**EXERCISE REQUIREMENTS**: Lay out the items as a Markdown table with the columns Number and Change, one row per line with blank lines left out, from the line with "black hexagon: rotated 8 degrees clockwise" through the end of the items. Leave the pictures out of the answer.

(Saved data entries)
+---+

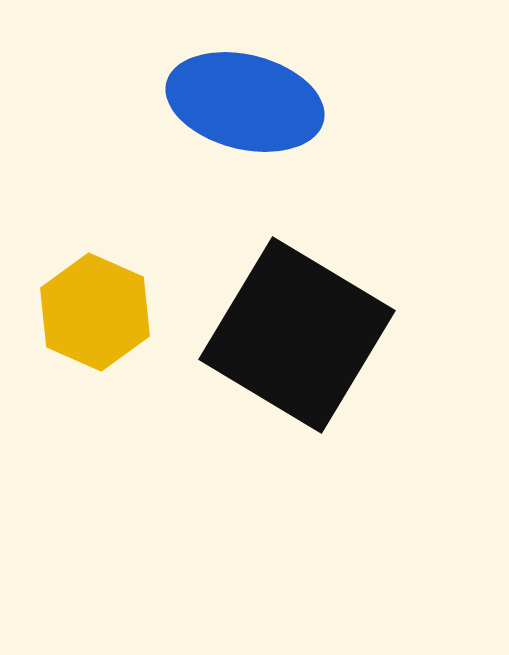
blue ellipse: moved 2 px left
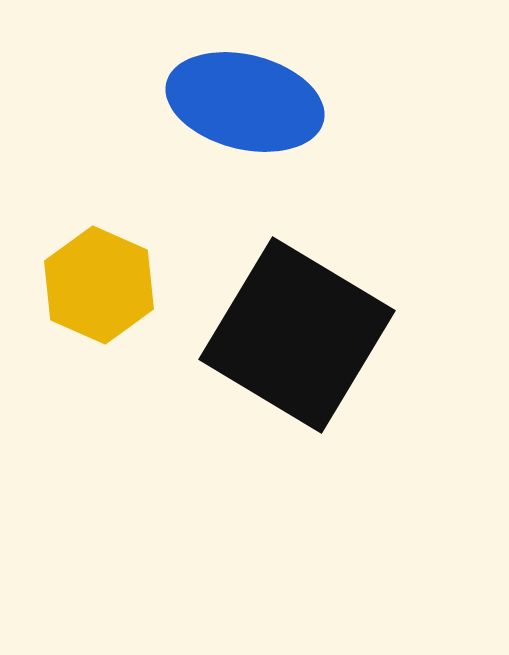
yellow hexagon: moved 4 px right, 27 px up
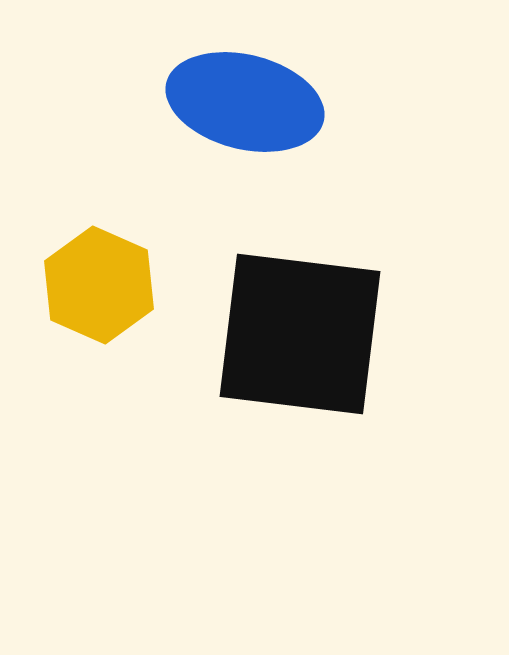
black square: moved 3 px right, 1 px up; rotated 24 degrees counterclockwise
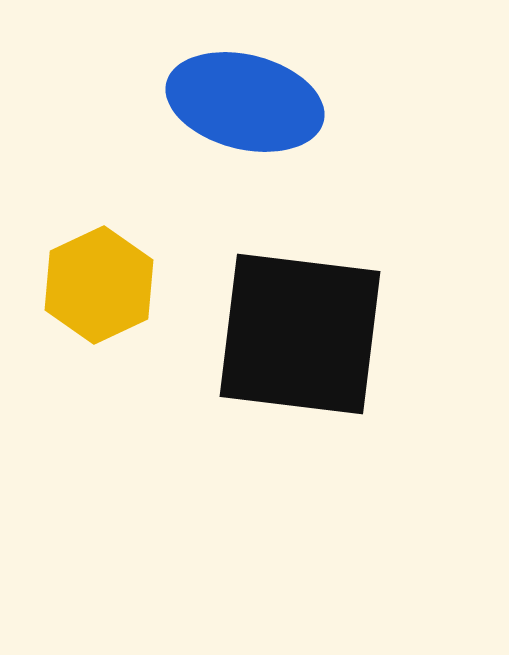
yellow hexagon: rotated 11 degrees clockwise
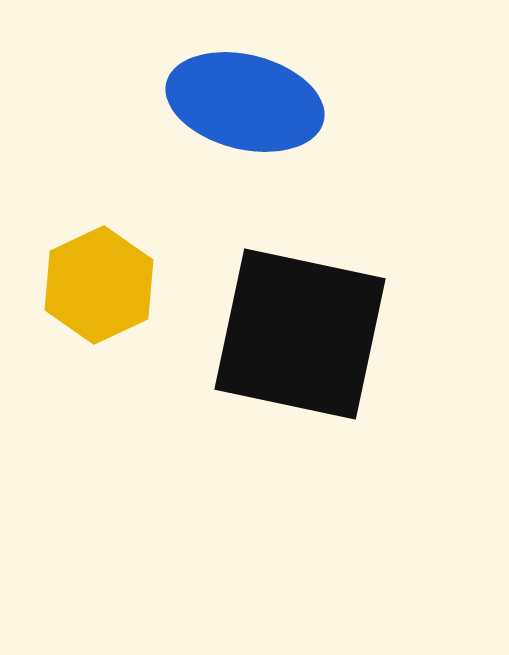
black square: rotated 5 degrees clockwise
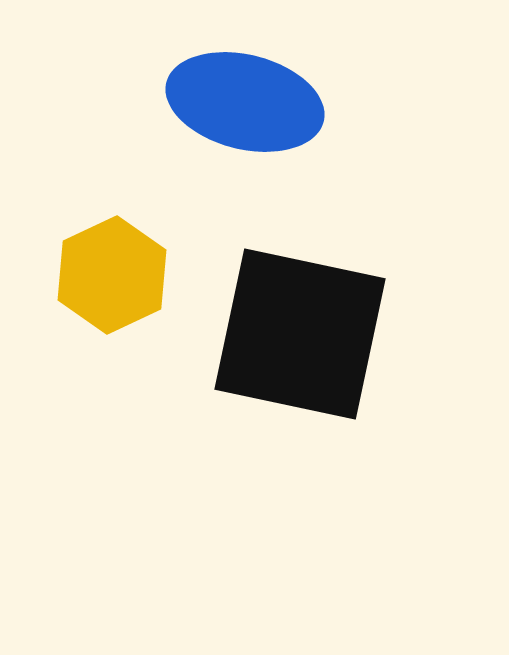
yellow hexagon: moved 13 px right, 10 px up
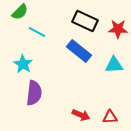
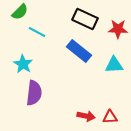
black rectangle: moved 2 px up
red arrow: moved 5 px right, 1 px down; rotated 12 degrees counterclockwise
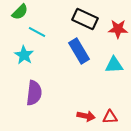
blue rectangle: rotated 20 degrees clockwise
cyan star: moved 1 px right, 9 px up
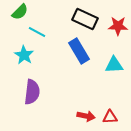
red star: moved 3 px up
purple semicircle: moved 2 px left, 1 px up
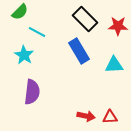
black rectangle: rotated 20 degrees clockwise
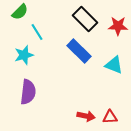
cyan line: rotated 30 degrees clockwise
blue rectangle: rotated 15 degrees counterclockwise
cyan star: rotated 24 degrees clockwise
cyan triangle: rotated 24 degrees clockwise
purple semicircle: moved 4 px left
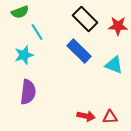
green semicircle: rotated 24 degrees clockwise
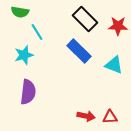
green semicircle: rotated 30 degrees clockwise
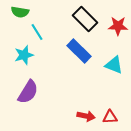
purple semicircle: rotated 25 degrees clockwise
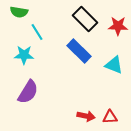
green semicircle: moved 1 px left
cyan star: rotated 18 degrees clockwise
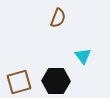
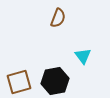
black hexagon: moved 1 px left; rotated 12 degrees counterclockwise
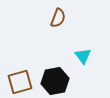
brown square: moved 1 px right
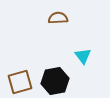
brown semicircle: rotated 114 degrees counterclockwise
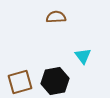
brown semicircle: moved 2 px left, 1 px up
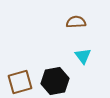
brown semicircle: moved 20 px right, 5 px down
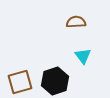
black hexagon: rotated 8 degrees counterclockwise
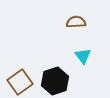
brown square: rotated 20 degrees counterclockwise
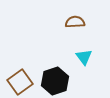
brown semicircle: moved 1 px left
cyan triangle: moved 1 px right, 1 px down
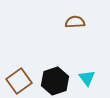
cyan triangle: moved 3 px right, 21 px down
brown square: moved 1 px left, 1 px up
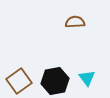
black hexagon: rotated 8 degrees clockwise
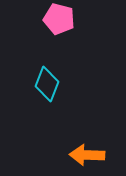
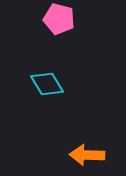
cyan diamond: rotated 52 degrees counterclockwise
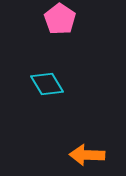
pink pentagon: moved 1 px right; rotated 20 degrees clockwise
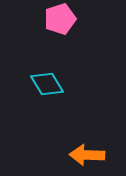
pink pentagon: rotated 20 degrees clockwise
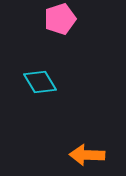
cyan diamond: moved 7 px left, 2 px up
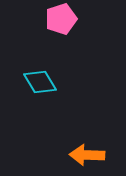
pink pentagon: moved 1 px right
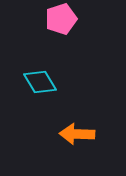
orange arrow: moved 10 px left, 21 px up
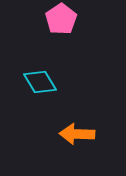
pink pentagon: rotated 16 degrees counterclockwise
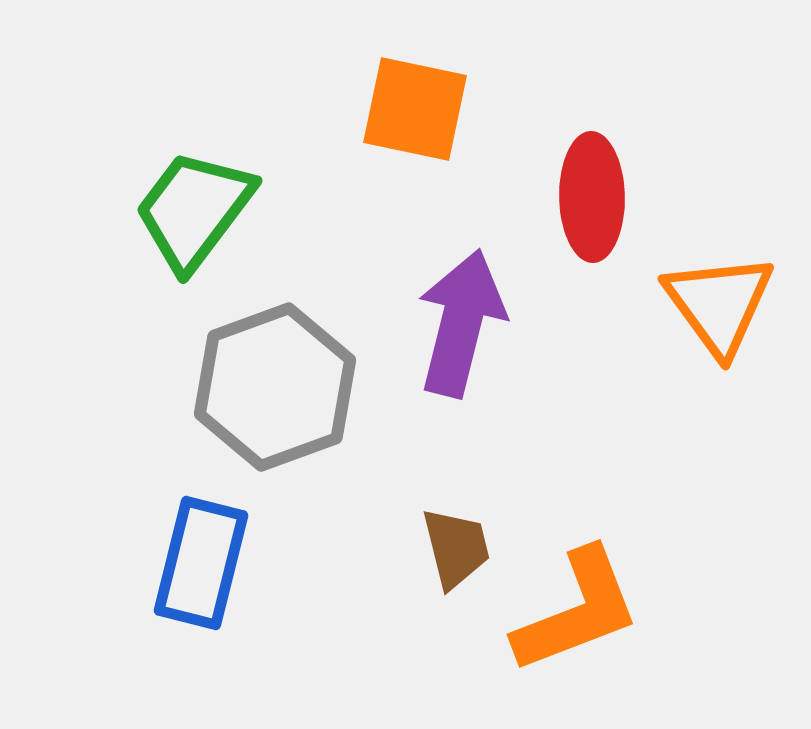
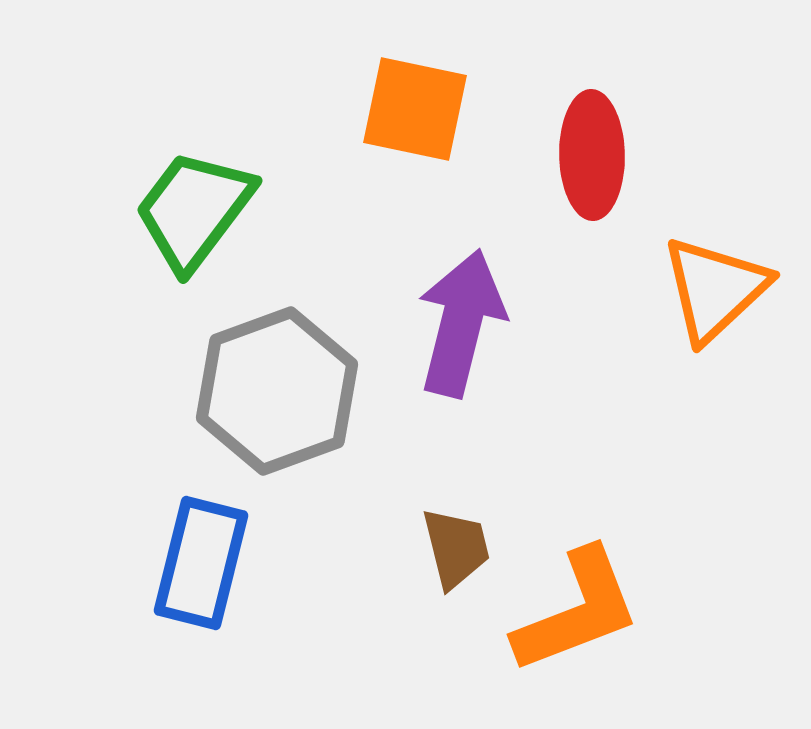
red ellipse: moved 42 px up
orange triangle: moved 4 px left, 15 px up; rotated 23 degrees clockwise
gray hexagon: moved 2 px right, 4 px down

+---+

**SOLUTION FOR THIS EXERCISE**:
| Number | Change |
|---|---|
| 1 | black hexagon: rotated 8 degrees clockwise |
| 2 | cyan diamond: rotated 52 degrees counterclockwise |
| 3 | pink pentagon: moved 1 px right; rotated 20 degrees clockwise |
| 4 | pink pentagon: rotated 20 degrees clockwise |
| 5 | cyan diamond: moved 7 px left, 2 px up |
| 6 | pink pentagon: moved 1 px right |
| 7 | orange arrow: moved 10 px left, 21 px up |
| 8 | pink pentagon: rotated 16 degrees counterclockwise |
| 9 | red ellipse: moved 42 px up |
| 10 | orange triangle: moved 4 px left, 15 px up; rotated 23 degrees clockwise |
| 11 | gray hexagon: moved 2 px right, 4 px down |